Across the records that follow, count each line holding "turquoise", and write only the total.

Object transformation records
# # # # #
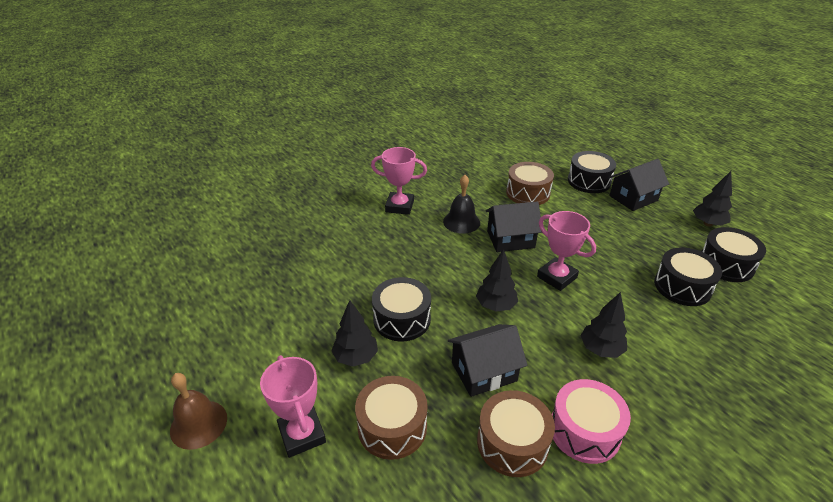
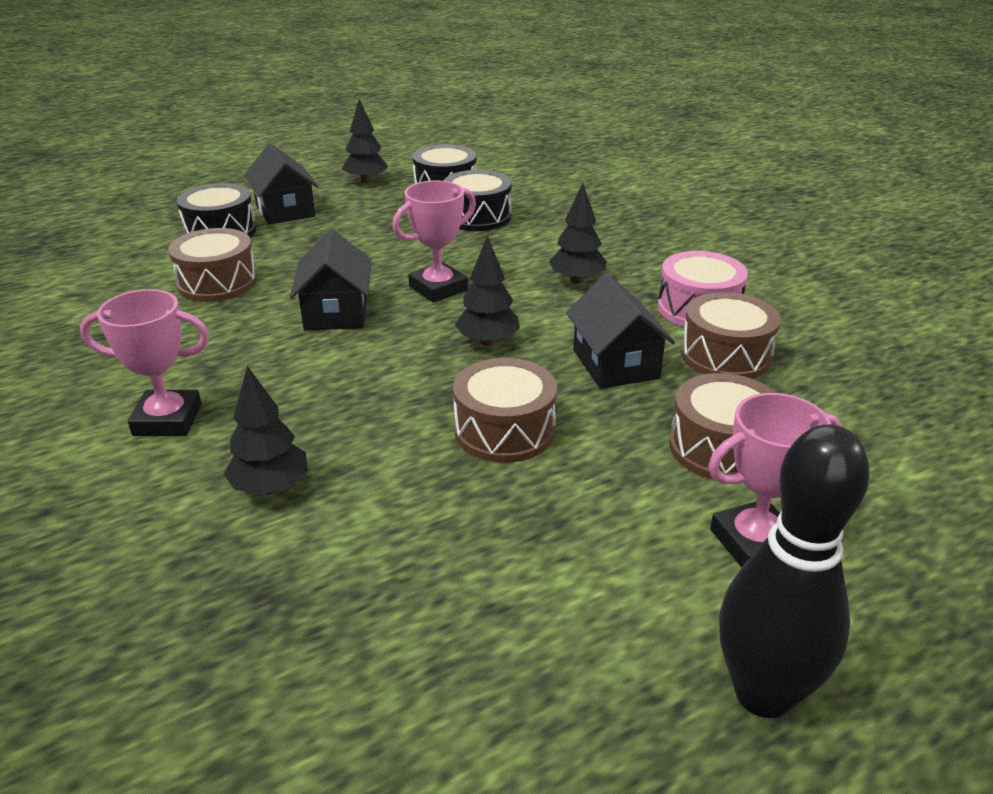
camera: 85 degrees left, 5 degrees down
(198, 424) = (763, 694): brown bell -> black bowling pin
(356, 357) = (589, 483): black tree -> black tree (270, 487)
(399, 206) = (167, 420): pink trophy -> pink trophy turned 75 degrees clockwise
(402, 319) = (504, 430): black drum -> brown drum
(461, 222) = (263, 352): black bell -> none

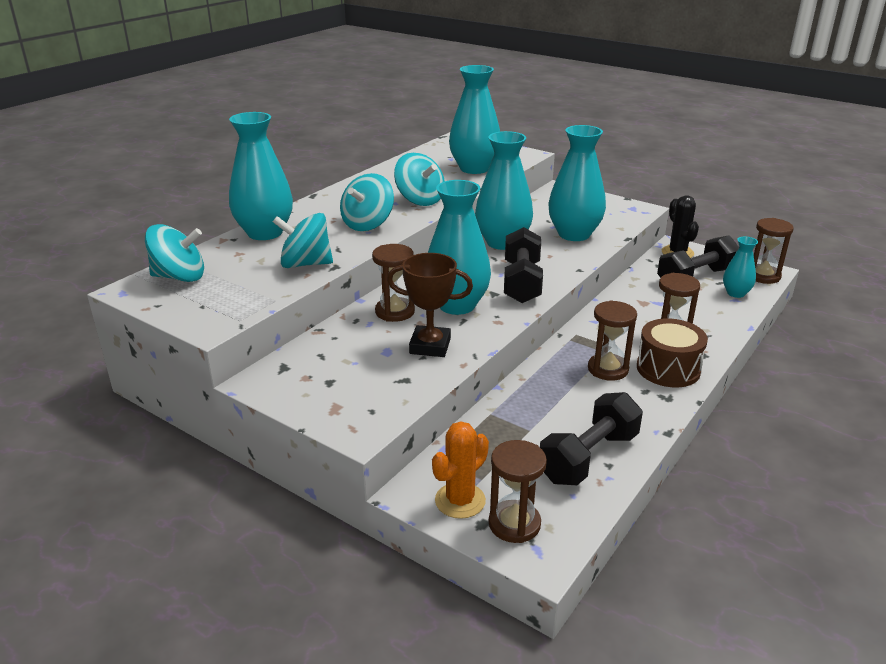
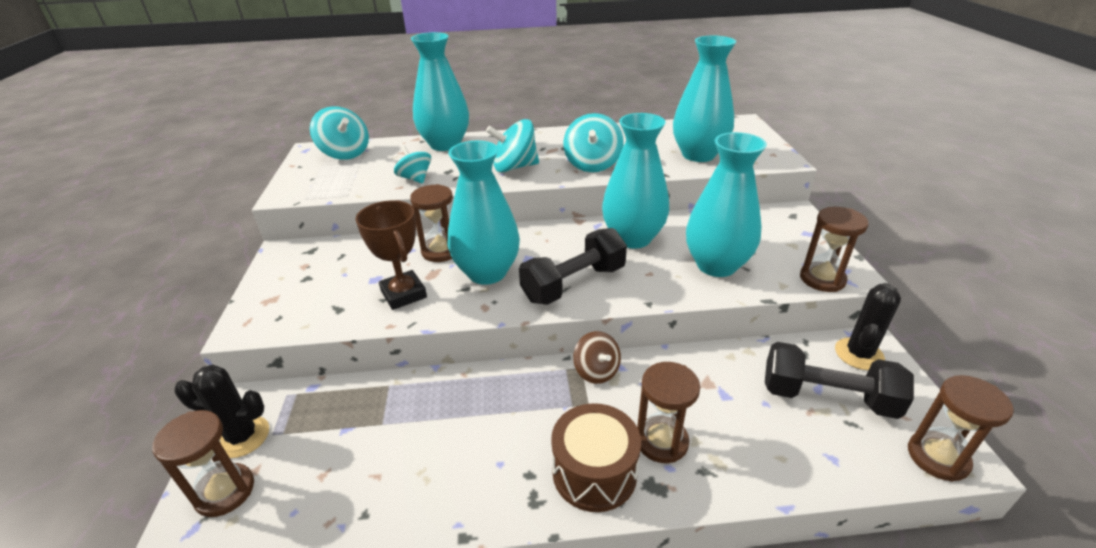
camera: 50 degrees right, 5 degrees up
(305, 264) = (415, 179): turquoise spinning top -> turquoise spinning top, size x0.66
(460, 501) = (242, 437): orange cactus -> black cactus
(586, 330) = (596, 371): none -> brown spinning top
(588, 457) = (366, 491): black dumbbell -> none
(608, 369) = (541, 423): brown hourglass -> brown hourglass (822, 279)
(736, 293) = (849, 451): turquoise vase -> none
# # # # #
# Response to the exercise
2